• _Task_: Only lines that contain the word "degrees" belong in the answer; copy them from the records below.

(The input)

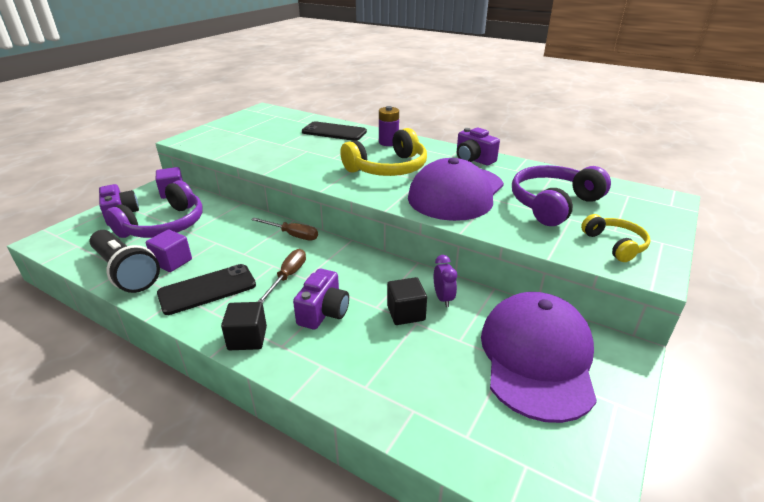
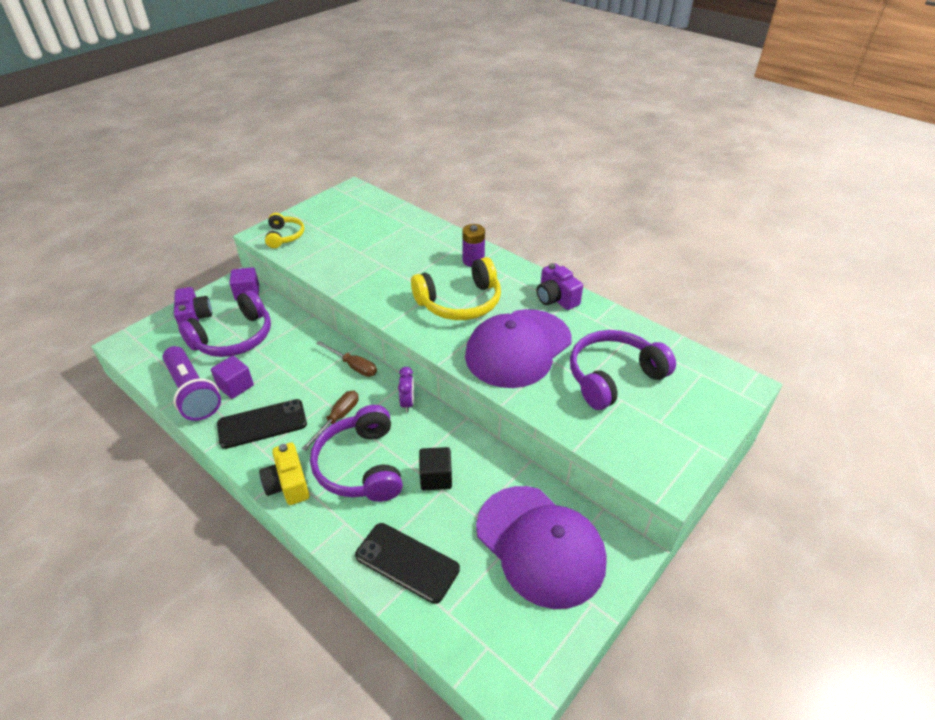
camera: 10 degrees right, 10 degrees up
(126, 272) = (193, 393): black flashlight -> purple flashlight
(247, 338) = (288, 484): black cube -> yellow camera
(323, 312) = (361, 466): purple camera -> purple headphones
(334, 132) = (420, 237): black phone -> black phone (407, 562)
(443, 298) = (477, 465): purple clock -> purple clock (407, 403)
(537, 357) = (540, 545): purple cap -> purple cap turned 120 degrees clockwise
(615, 245) = (650, 441): yellow headphones -> yellow headphones (284, 236)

(End The input)

• _Your response_:
camera: 10 degrees right, 10 degrees up
(537, 357) = (540, 545): purple cap -> purple cap turned 120 degrees clockwise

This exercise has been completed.